▶ Work order: Return every line of the entries that includes the word "left".

▼▼▼

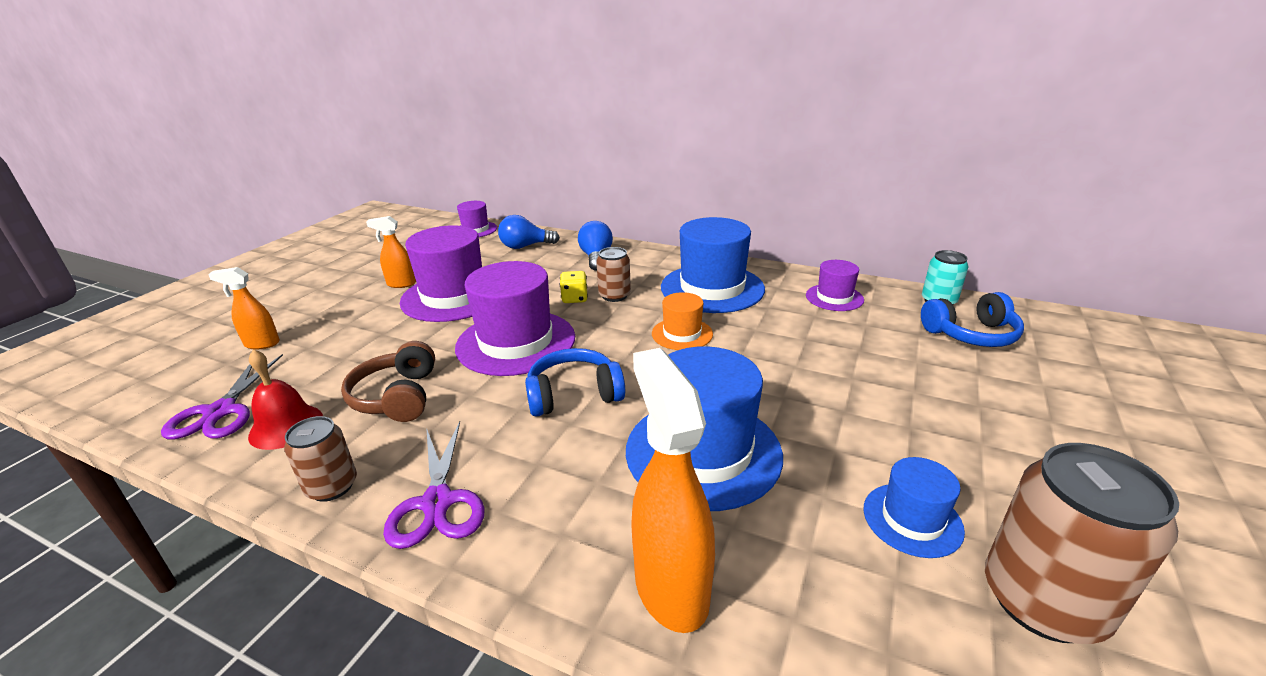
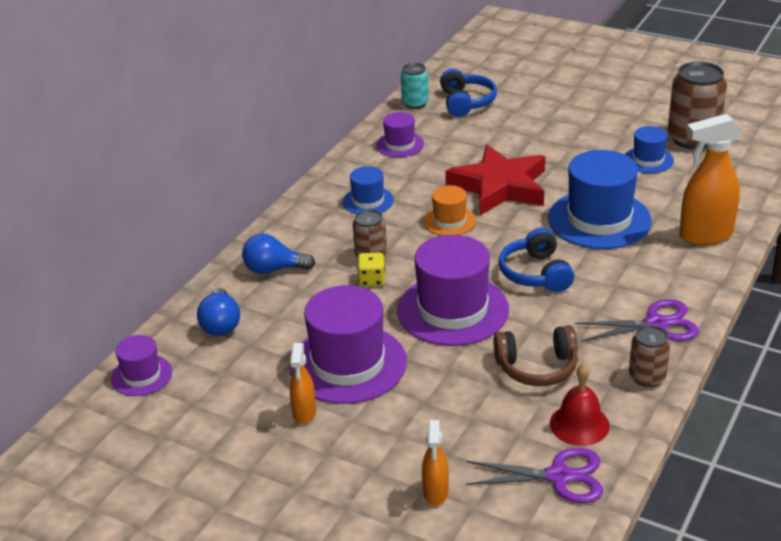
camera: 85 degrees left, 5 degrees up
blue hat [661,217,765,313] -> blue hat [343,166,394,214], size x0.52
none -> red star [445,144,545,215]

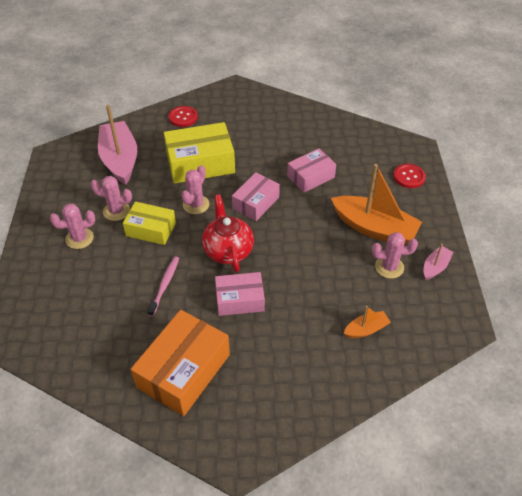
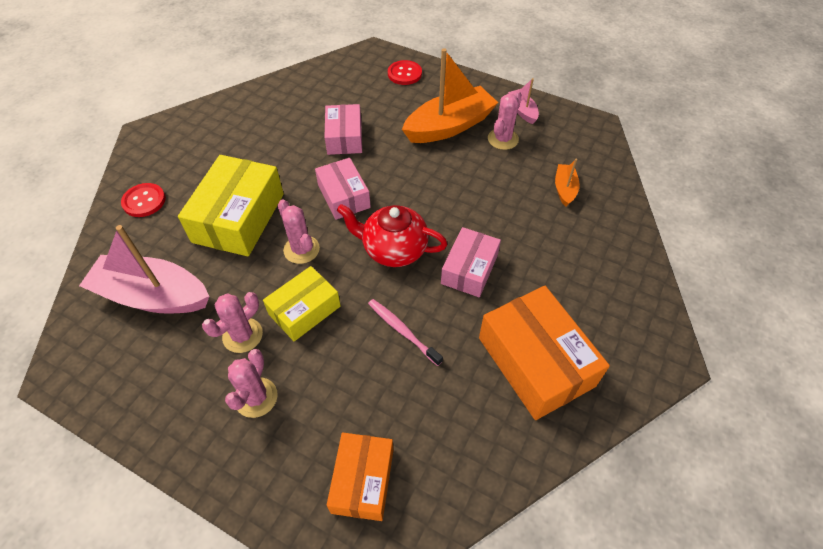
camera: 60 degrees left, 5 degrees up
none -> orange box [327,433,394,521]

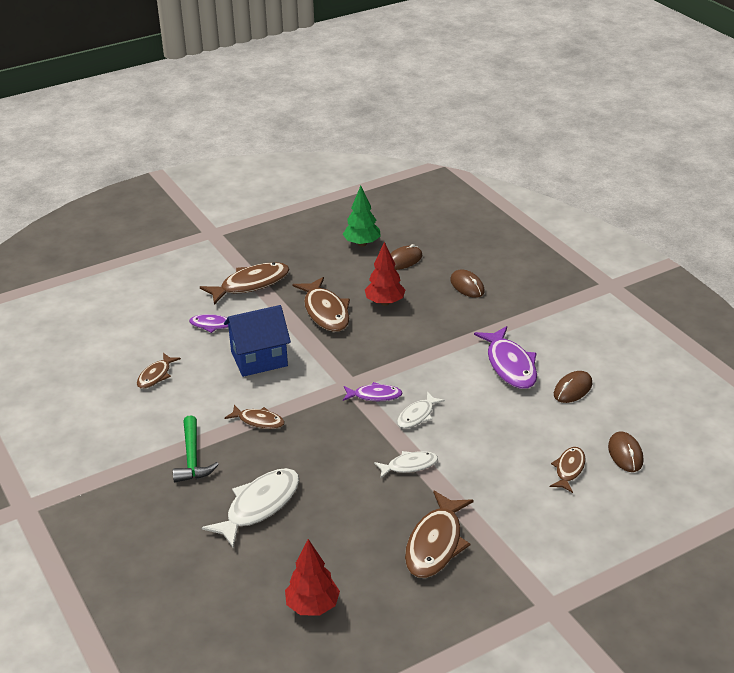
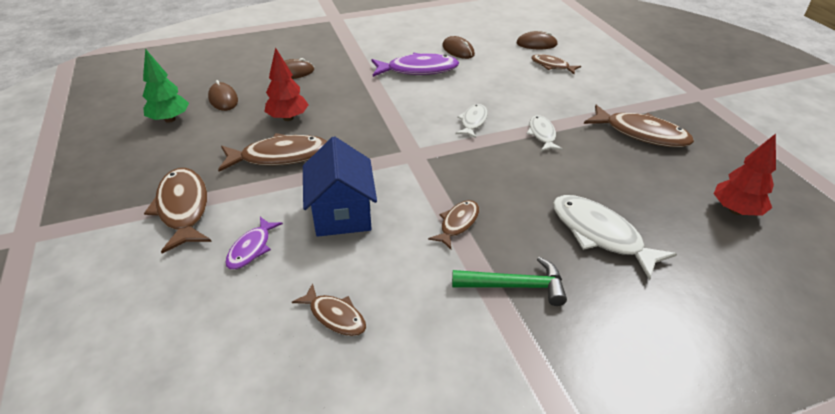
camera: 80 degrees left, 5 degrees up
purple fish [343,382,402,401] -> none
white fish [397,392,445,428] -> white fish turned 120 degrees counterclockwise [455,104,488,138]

▲▲▲

▶ Solution to the exercise:
camera: 85 degrees left, 5 degrees up
camera: 60 degrees left, 5 degrees up
camera: 80 degrees left, 5 degrees up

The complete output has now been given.